[Object correspondence data]
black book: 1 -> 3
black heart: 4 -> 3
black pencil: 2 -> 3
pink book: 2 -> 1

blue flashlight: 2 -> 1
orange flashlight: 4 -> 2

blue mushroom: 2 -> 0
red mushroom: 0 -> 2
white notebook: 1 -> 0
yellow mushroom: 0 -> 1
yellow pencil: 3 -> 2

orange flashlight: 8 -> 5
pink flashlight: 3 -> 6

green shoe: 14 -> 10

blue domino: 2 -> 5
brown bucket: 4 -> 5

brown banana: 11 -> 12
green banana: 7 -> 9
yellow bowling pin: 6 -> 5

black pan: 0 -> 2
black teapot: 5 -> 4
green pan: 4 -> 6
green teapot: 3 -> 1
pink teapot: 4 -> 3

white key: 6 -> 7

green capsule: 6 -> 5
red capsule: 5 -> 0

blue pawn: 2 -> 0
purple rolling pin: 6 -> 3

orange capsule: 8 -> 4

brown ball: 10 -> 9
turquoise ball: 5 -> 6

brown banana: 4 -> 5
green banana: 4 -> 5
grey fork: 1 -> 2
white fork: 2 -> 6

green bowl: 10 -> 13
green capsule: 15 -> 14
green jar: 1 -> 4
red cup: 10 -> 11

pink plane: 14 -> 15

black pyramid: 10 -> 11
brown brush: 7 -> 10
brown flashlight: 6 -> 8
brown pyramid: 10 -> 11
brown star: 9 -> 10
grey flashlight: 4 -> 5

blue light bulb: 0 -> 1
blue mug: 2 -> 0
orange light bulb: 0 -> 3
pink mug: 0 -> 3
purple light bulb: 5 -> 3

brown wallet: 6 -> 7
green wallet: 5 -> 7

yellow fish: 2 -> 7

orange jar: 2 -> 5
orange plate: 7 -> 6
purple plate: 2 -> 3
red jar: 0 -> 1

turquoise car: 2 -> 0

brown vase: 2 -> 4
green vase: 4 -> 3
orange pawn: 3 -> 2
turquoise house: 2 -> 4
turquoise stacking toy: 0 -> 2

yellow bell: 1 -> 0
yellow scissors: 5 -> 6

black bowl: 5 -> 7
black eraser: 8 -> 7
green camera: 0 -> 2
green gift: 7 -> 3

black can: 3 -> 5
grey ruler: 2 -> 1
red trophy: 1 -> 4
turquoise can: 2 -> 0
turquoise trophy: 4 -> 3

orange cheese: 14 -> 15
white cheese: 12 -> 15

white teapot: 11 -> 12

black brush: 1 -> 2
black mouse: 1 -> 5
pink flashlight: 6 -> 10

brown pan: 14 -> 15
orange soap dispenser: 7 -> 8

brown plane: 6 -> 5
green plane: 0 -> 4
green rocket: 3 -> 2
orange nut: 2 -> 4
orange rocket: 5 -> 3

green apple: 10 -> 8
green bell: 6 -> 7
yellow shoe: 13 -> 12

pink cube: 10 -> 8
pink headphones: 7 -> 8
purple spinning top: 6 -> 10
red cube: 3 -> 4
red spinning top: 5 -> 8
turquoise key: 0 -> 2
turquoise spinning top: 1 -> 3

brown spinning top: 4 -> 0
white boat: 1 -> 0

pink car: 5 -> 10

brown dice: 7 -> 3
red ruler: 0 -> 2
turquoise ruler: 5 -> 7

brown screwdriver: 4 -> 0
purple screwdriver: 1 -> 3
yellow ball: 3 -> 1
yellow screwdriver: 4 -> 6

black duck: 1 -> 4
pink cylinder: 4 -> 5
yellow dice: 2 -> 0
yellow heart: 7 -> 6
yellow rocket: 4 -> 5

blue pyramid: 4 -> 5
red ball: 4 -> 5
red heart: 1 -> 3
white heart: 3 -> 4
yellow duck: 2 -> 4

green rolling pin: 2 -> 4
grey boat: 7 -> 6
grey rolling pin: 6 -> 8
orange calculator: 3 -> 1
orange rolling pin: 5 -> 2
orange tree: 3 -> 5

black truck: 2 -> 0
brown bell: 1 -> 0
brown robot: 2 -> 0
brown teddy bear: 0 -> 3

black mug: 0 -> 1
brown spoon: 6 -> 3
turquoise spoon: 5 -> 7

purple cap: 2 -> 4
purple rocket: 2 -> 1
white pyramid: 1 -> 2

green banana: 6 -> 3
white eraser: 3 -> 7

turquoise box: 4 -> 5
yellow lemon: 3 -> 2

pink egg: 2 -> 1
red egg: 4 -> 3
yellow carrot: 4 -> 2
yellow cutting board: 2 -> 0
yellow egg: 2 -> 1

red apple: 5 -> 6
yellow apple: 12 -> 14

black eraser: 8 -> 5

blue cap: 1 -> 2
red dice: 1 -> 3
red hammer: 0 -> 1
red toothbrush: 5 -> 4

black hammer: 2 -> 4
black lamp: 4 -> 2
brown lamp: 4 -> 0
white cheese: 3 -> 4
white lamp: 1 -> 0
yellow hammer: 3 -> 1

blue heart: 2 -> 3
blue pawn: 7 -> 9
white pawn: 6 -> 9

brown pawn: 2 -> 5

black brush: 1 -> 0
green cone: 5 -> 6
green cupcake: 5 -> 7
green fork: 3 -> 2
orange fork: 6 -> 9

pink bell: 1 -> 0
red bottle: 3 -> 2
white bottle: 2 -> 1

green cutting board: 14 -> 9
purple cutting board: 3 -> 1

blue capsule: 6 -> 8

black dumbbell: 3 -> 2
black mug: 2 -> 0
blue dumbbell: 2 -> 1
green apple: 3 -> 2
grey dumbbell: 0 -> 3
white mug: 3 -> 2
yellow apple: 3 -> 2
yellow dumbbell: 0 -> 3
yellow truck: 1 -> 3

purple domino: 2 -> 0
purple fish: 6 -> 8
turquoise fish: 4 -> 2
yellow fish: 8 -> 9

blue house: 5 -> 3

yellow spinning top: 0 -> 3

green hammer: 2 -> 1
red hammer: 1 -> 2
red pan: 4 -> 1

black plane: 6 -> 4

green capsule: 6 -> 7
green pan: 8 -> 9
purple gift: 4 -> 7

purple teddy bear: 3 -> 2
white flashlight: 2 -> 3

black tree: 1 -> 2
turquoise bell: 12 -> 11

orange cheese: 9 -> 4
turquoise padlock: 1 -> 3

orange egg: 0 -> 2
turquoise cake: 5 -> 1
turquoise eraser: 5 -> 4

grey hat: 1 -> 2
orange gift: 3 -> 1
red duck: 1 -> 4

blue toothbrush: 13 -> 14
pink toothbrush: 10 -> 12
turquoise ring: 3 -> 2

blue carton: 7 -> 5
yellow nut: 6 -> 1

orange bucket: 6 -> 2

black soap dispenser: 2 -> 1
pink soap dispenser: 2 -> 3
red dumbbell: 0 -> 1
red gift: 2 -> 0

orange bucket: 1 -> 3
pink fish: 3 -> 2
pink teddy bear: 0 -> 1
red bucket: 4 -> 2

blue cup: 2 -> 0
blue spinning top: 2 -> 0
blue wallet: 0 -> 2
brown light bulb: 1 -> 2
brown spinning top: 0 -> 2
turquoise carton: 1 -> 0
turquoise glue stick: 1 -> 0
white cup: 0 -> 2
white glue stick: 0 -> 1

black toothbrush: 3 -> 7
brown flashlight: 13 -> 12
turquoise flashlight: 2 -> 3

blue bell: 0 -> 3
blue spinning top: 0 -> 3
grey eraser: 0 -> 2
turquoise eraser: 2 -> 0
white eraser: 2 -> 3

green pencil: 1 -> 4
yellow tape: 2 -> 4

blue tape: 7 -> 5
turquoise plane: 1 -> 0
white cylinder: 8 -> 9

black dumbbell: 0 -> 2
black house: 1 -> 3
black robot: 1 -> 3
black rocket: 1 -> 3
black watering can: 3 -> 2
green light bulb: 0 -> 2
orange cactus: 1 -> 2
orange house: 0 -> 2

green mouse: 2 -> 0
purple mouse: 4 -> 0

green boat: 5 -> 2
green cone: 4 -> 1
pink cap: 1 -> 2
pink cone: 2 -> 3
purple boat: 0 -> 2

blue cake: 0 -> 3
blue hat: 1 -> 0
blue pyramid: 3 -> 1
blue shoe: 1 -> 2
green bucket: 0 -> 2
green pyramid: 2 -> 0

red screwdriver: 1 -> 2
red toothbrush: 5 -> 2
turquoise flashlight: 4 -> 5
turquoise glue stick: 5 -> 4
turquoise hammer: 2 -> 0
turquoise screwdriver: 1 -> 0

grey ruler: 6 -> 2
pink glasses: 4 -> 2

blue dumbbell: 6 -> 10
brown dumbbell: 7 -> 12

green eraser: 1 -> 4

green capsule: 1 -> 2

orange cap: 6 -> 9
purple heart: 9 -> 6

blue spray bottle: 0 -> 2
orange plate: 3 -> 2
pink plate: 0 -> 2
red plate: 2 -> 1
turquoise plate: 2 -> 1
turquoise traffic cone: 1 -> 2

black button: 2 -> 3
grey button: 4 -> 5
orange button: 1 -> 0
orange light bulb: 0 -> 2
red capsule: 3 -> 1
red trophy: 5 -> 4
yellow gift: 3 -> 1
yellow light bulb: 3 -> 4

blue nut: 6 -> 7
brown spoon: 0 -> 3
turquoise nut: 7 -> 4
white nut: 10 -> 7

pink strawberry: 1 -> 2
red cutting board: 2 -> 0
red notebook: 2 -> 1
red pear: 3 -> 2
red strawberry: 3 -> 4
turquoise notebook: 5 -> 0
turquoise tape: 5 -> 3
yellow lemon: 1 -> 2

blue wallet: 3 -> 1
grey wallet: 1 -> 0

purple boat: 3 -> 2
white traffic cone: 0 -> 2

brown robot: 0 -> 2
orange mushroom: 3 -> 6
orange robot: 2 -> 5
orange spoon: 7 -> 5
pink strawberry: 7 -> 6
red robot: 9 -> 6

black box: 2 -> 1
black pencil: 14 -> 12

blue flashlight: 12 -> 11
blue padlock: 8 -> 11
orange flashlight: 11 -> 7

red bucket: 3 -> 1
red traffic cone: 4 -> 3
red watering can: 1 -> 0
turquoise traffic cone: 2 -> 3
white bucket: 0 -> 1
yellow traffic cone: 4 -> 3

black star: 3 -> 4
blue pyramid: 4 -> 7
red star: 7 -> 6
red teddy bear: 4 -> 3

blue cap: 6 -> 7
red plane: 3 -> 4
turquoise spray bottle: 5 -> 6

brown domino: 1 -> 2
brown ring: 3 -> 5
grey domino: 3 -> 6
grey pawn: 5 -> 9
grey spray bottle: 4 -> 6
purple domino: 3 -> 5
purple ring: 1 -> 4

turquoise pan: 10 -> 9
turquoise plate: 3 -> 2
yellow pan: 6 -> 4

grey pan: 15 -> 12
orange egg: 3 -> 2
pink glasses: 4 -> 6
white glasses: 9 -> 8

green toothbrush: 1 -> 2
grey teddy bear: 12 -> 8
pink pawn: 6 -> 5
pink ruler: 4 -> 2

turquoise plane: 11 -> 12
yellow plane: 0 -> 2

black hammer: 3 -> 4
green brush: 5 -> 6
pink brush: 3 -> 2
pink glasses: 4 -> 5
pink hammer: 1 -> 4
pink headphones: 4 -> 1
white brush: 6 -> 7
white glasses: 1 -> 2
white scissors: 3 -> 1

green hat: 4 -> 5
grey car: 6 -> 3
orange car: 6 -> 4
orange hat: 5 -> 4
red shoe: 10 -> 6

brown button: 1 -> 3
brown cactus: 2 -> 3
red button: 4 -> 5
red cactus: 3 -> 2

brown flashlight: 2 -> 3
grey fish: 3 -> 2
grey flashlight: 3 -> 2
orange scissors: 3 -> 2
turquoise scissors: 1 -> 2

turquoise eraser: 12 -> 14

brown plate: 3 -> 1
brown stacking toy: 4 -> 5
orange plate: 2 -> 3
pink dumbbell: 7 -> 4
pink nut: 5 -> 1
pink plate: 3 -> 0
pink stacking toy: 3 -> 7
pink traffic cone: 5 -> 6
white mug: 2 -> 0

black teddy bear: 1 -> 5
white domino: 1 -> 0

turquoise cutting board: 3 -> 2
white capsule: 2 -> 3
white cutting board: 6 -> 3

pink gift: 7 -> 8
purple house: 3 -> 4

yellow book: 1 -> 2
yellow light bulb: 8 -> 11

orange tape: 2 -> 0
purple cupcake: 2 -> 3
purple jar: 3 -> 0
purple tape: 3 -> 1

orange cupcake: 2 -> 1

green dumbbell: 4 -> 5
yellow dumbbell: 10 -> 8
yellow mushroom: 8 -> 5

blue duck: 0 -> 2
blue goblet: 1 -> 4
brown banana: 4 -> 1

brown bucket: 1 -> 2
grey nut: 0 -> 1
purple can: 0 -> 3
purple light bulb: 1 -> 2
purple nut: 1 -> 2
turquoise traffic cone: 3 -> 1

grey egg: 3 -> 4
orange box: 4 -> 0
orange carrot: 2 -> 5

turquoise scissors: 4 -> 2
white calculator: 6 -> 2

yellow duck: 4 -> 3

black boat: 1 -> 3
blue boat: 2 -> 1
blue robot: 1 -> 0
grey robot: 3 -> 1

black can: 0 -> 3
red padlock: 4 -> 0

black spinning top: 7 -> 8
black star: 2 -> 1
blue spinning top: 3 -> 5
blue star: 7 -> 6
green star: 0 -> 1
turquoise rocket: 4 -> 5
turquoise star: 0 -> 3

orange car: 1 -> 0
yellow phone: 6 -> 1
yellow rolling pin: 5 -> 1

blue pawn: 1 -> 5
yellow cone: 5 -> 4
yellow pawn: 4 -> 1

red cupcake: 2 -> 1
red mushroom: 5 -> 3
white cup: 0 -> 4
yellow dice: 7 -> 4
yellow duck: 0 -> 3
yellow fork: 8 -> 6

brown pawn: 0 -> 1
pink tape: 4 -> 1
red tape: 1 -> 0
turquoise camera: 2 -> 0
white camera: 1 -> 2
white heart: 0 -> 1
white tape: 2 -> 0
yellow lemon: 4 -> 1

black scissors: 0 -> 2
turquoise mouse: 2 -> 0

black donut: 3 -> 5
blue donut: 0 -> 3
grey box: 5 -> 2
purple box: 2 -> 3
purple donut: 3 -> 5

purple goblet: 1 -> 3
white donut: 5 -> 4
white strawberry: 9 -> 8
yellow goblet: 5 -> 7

To do
Return each line from the data where the string "rocket" can be found.

Response to the exercise
green rocket: 3 -> 2
orange rocket: 5 -> 3
yellow rocket: 4 -> 5
purple rocket: 2 -> 1
black rocket: 1 -> 3
turquoise rocket: 4 -> 5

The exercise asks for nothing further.